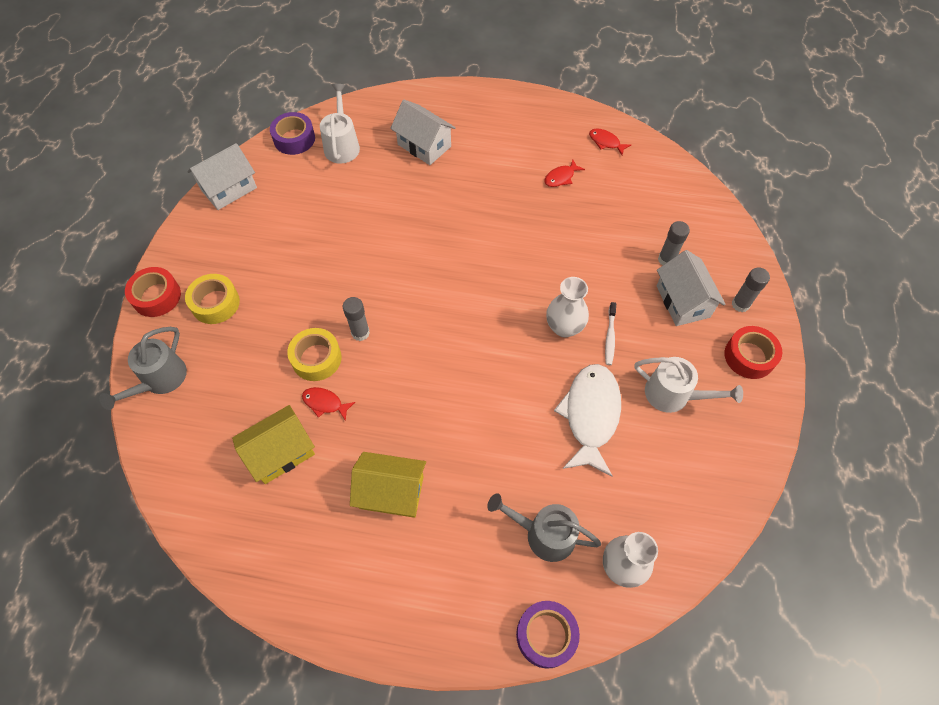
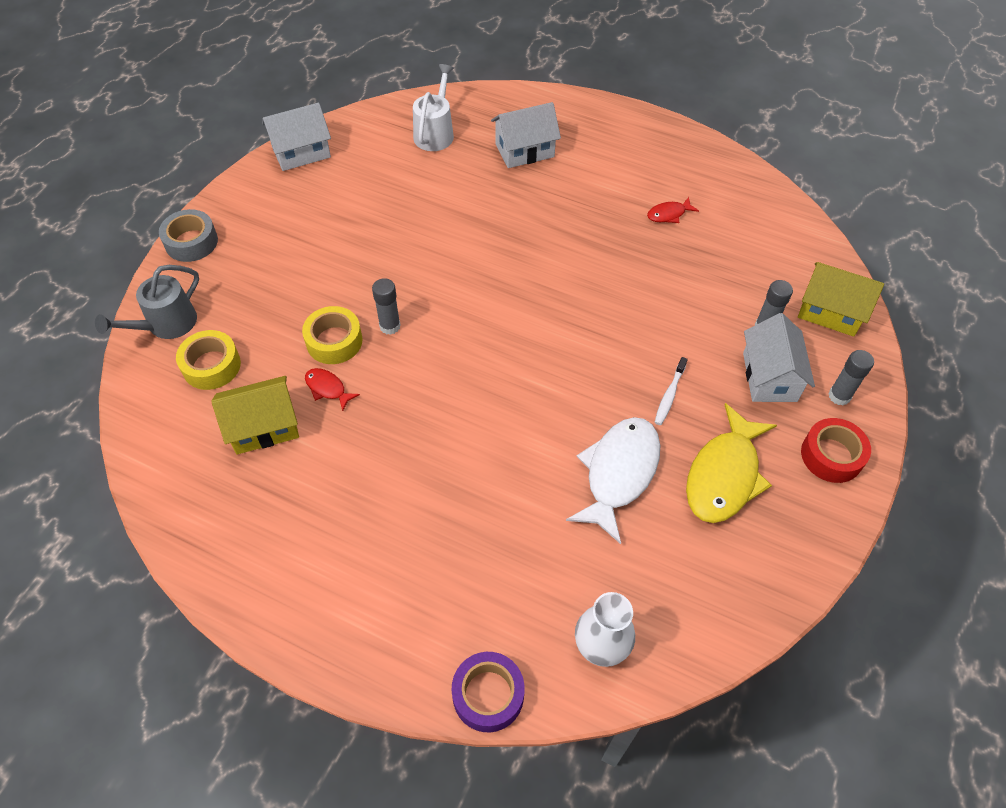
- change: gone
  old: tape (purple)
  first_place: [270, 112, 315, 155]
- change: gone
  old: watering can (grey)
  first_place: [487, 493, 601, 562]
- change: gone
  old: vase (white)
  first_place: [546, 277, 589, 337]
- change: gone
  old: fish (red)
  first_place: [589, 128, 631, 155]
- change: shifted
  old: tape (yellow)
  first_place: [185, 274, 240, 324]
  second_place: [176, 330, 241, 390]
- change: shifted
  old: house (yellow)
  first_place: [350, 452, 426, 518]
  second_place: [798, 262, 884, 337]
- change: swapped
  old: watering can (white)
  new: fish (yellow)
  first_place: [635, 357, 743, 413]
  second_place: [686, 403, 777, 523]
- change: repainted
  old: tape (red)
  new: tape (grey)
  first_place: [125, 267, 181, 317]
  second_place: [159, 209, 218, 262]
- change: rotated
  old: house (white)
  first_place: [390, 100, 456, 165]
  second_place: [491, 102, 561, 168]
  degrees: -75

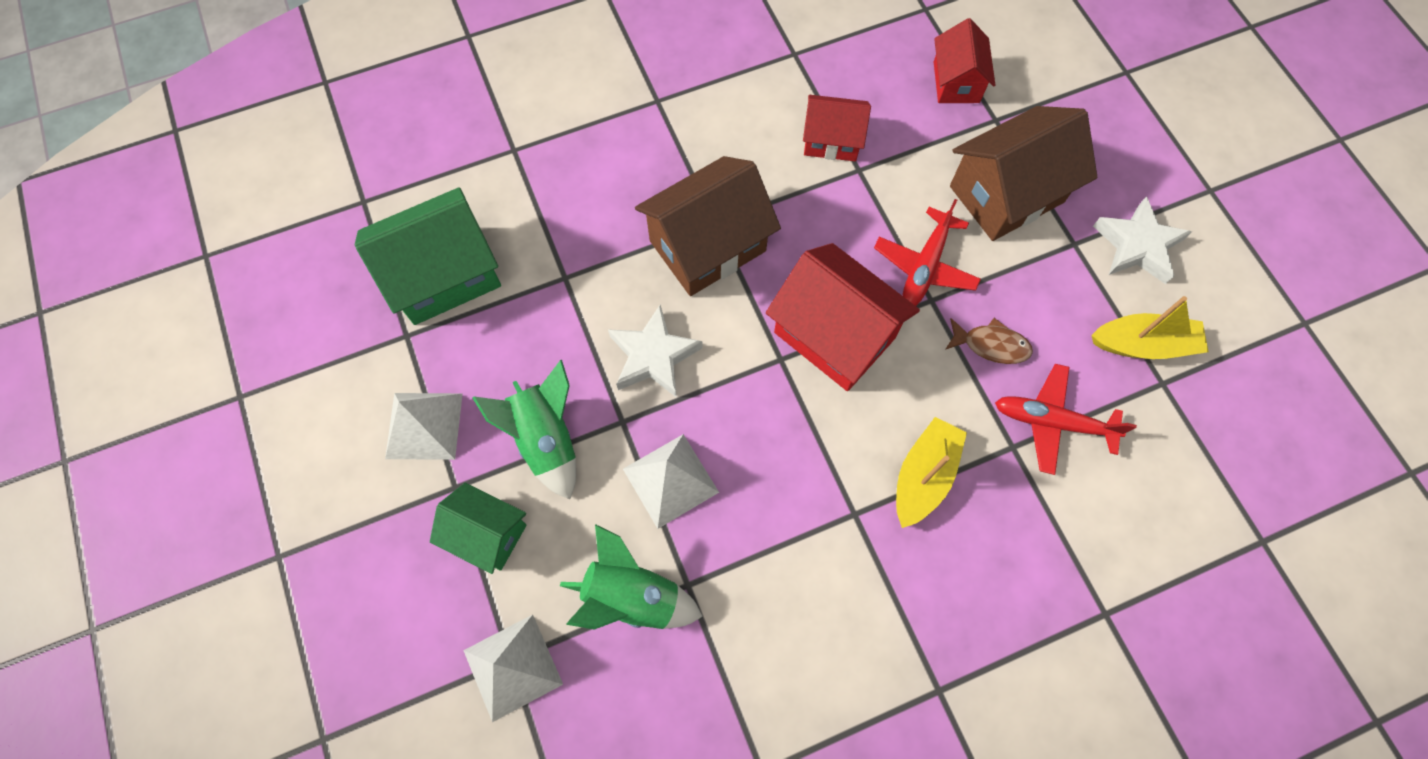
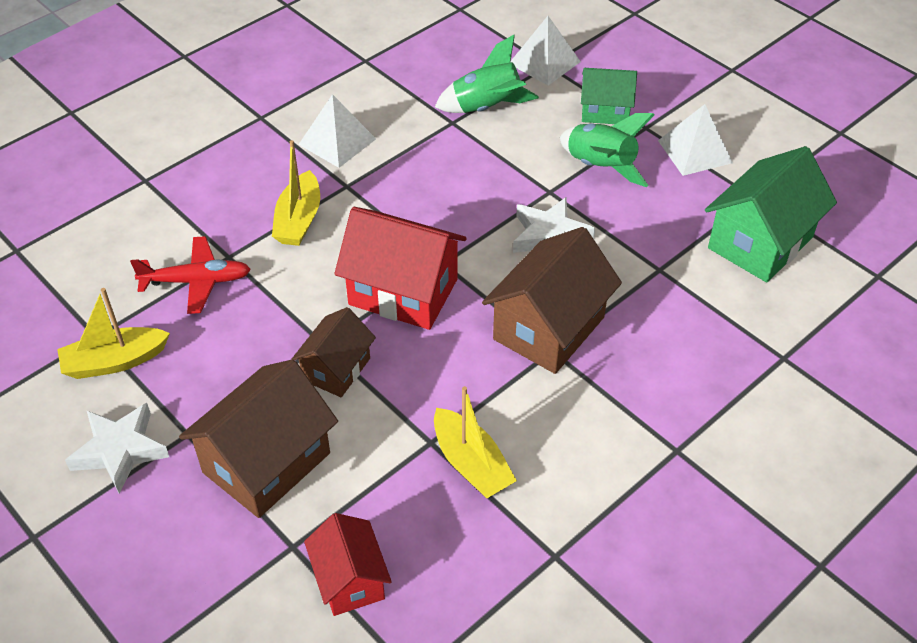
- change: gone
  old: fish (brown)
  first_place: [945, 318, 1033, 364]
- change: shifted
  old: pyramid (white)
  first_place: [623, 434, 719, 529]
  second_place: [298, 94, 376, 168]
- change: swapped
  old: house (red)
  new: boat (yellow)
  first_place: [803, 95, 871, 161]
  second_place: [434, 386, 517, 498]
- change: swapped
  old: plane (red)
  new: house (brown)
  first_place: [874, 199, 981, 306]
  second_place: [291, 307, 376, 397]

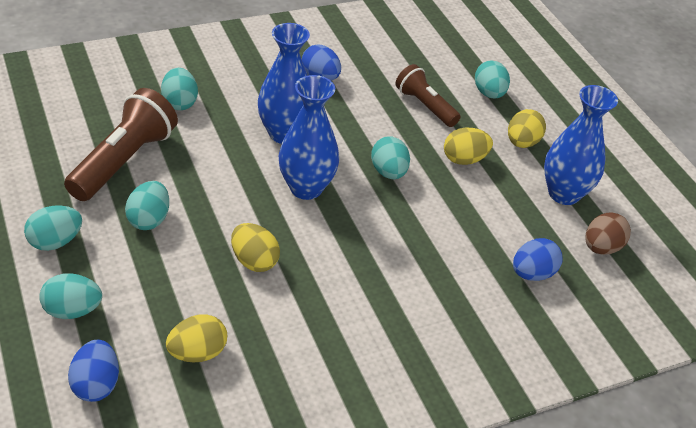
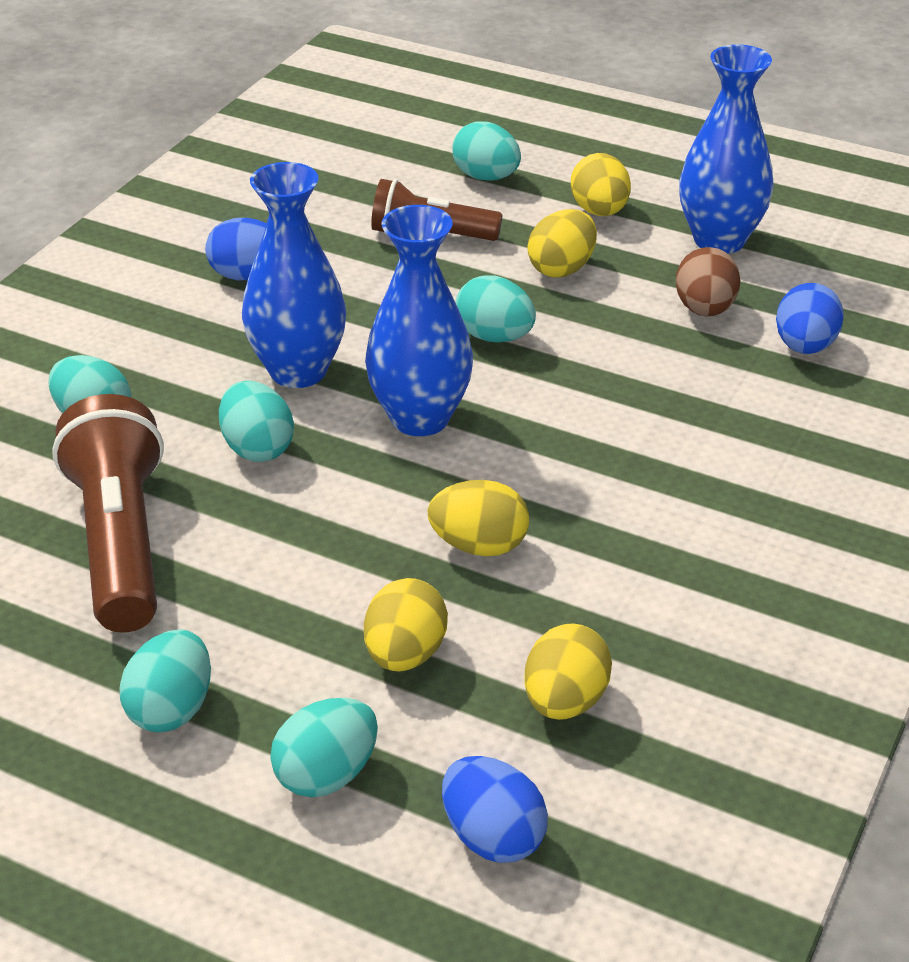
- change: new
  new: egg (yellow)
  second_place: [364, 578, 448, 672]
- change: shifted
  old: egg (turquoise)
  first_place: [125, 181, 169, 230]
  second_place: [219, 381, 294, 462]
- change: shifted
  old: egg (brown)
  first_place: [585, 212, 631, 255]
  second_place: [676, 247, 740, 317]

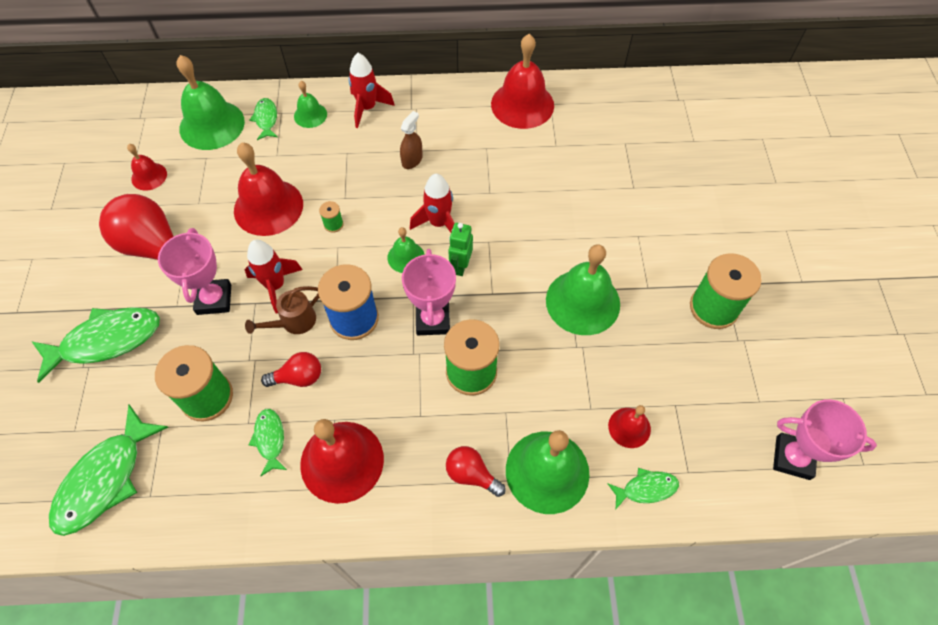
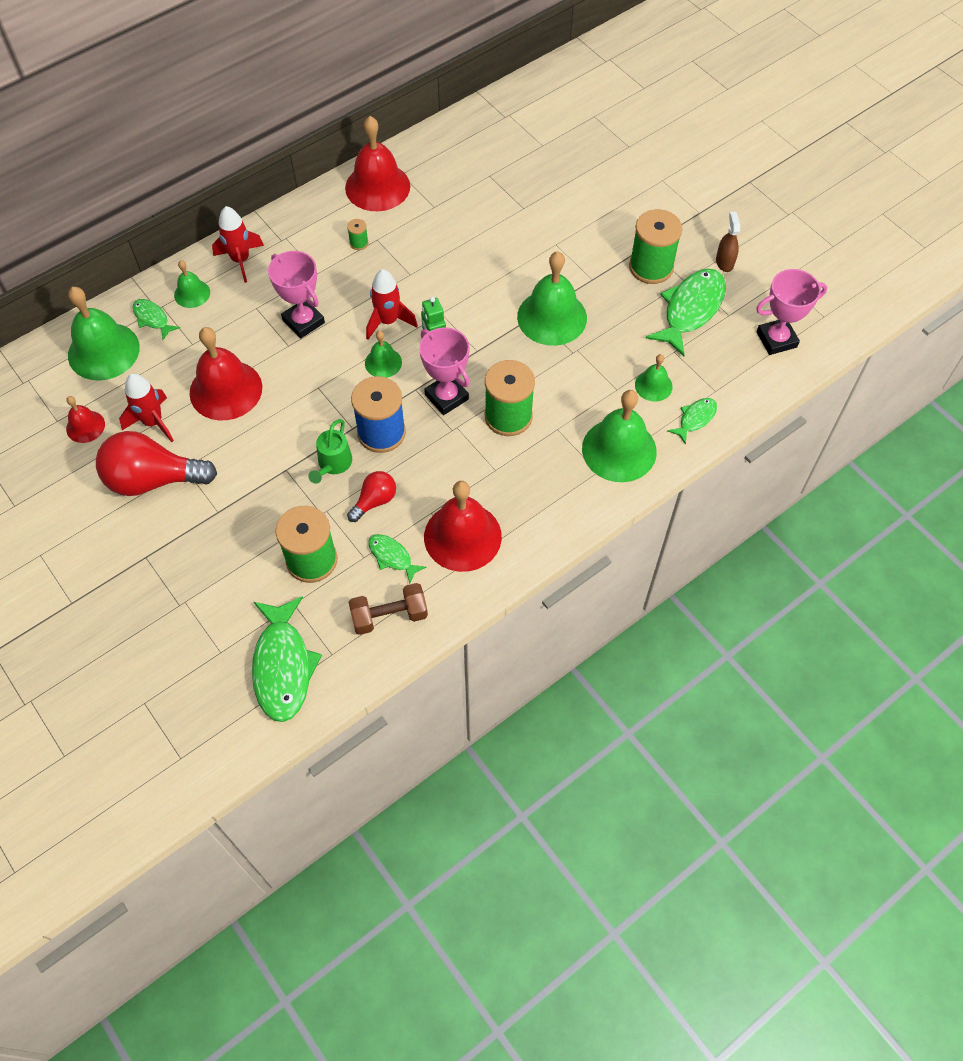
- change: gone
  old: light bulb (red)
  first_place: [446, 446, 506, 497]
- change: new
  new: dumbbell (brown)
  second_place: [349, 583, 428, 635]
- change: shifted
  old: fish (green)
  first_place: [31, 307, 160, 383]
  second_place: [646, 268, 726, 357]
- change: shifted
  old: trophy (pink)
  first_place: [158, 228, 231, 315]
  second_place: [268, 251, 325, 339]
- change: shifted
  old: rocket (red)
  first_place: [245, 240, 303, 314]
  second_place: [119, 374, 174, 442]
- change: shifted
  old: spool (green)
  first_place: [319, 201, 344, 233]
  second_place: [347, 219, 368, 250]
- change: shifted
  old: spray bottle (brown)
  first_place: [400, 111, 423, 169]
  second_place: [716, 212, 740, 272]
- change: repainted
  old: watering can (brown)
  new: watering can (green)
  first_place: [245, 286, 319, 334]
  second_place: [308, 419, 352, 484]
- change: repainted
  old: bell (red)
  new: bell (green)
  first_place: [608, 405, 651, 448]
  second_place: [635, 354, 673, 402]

--------------------

**Assigned task:** Scan the data for lines with the word "tape". Report only how many there are.

**Answer to this task:** 4